- Work item -
Determine the number of lines below that contain the string "pink", and state only that number.

Exercise inputs below:

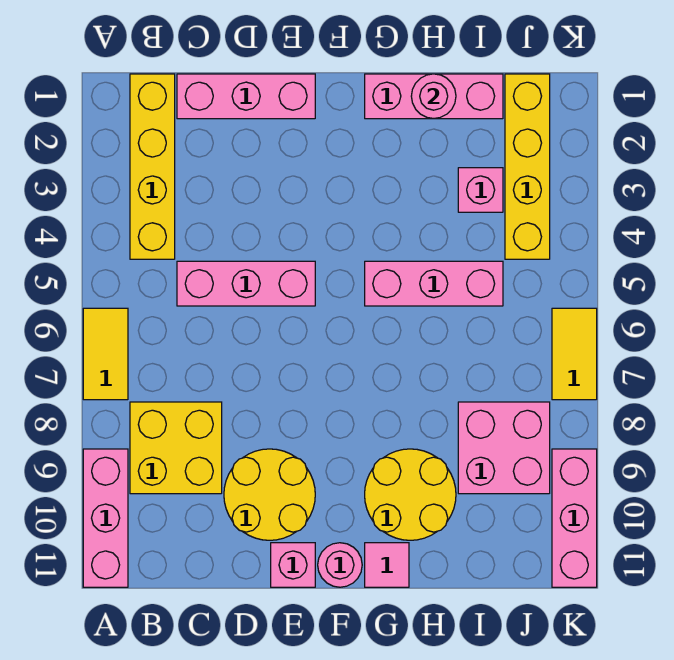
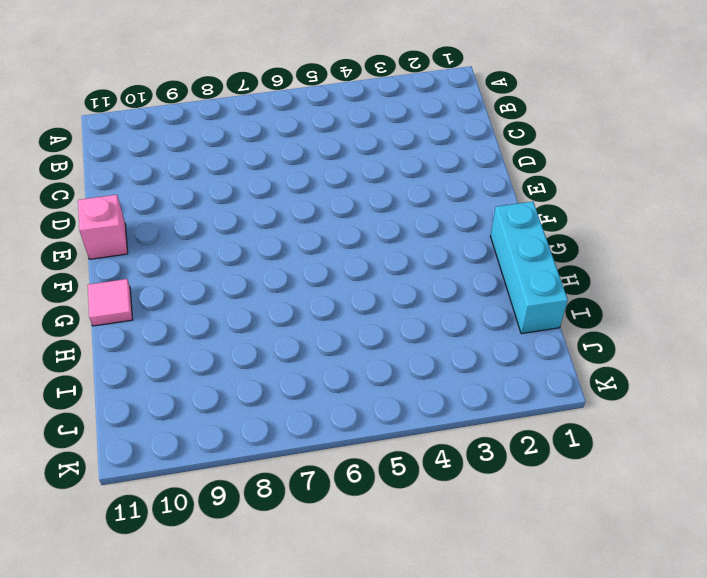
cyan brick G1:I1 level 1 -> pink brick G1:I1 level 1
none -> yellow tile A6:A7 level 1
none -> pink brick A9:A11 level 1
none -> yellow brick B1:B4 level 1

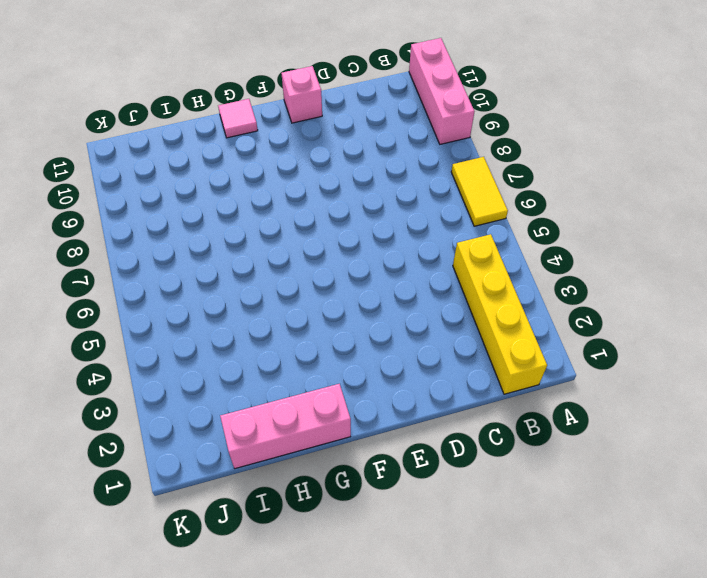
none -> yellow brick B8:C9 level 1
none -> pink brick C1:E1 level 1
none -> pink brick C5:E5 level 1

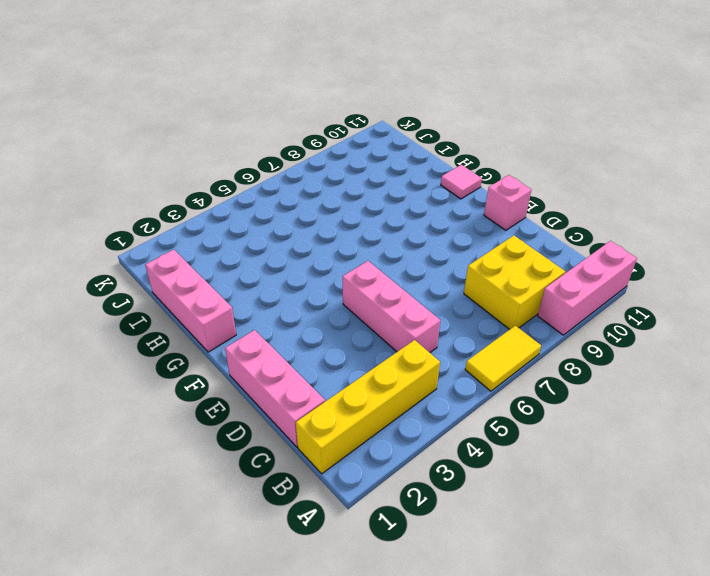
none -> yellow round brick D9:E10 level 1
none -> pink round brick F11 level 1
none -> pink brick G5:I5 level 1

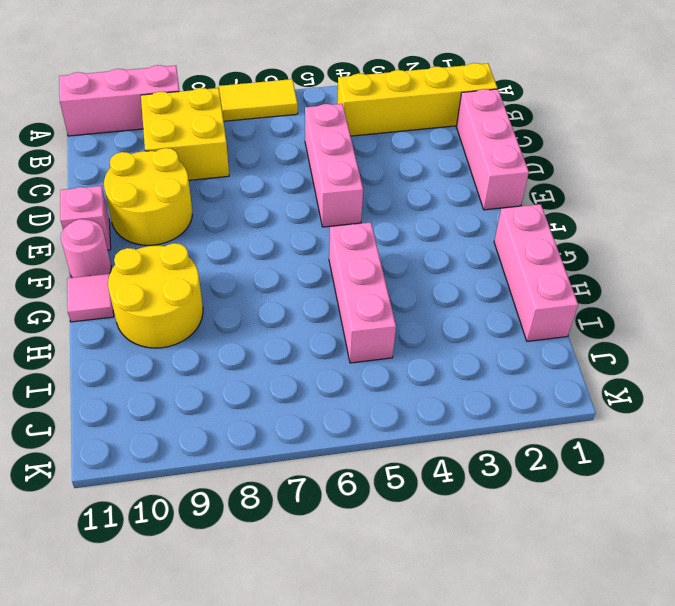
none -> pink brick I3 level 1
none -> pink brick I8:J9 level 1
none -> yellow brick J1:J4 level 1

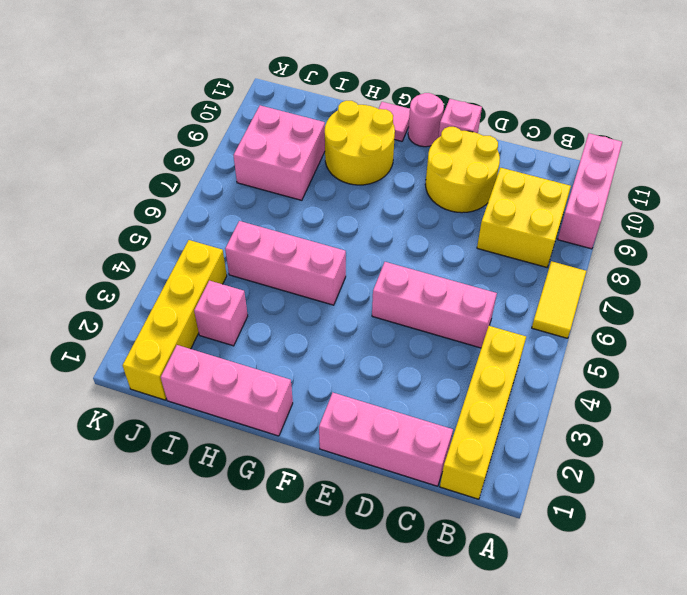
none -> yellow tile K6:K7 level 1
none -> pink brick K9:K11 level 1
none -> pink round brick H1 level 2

End of Exercise inputs.

- Worked solution -
10